• Dataset extract
......
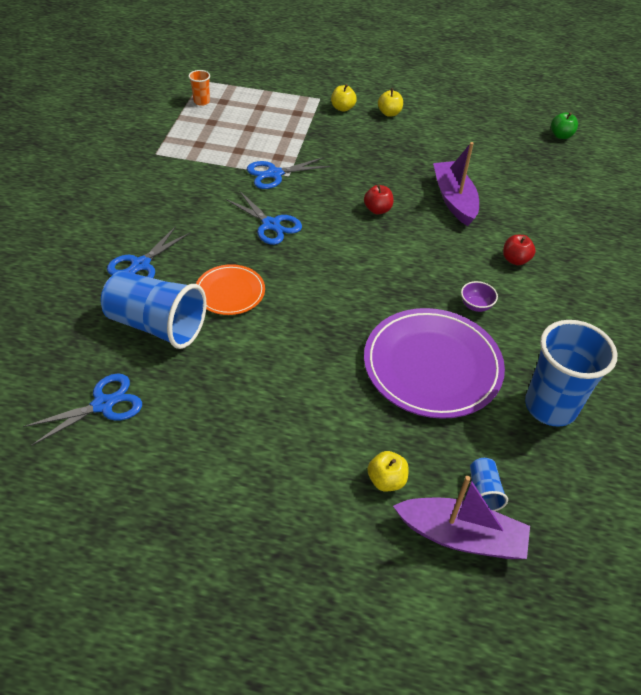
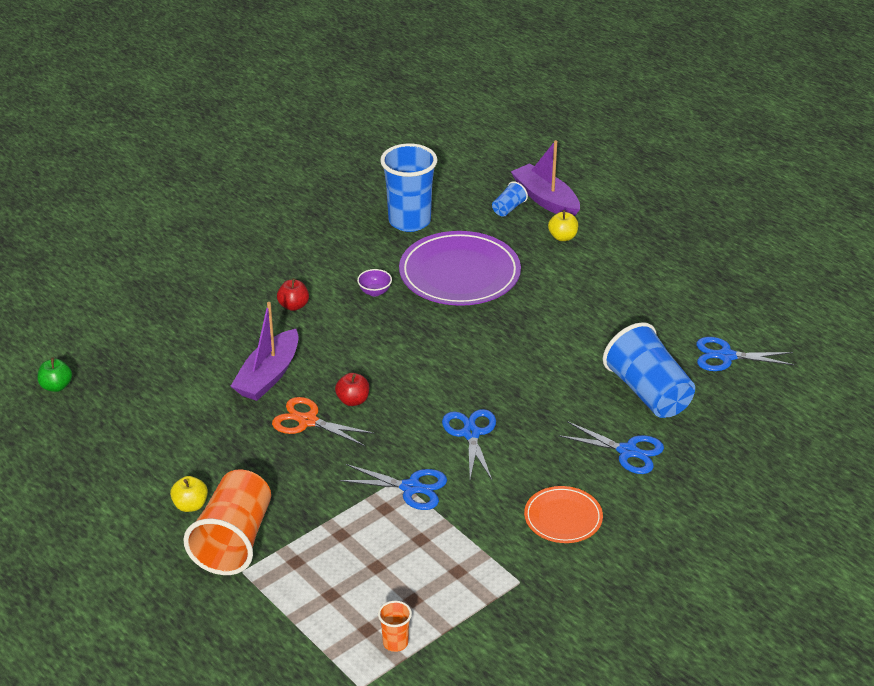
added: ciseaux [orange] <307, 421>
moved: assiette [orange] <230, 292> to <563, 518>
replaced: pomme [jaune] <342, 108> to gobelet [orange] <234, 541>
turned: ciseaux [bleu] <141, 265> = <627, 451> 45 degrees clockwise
......
Write out the data once more exactly, omitting the pictures.

added: ciseaux [orange] <307, 421>
moved: assiette [orange] <230, 292> to <563, 518>
replaced: pomme [jaune] <342, 108> to gobelet [orange] <234, 541>
turned: ciseaux [bleu] <141, 265> = <627, 451> 45 degrees clockwise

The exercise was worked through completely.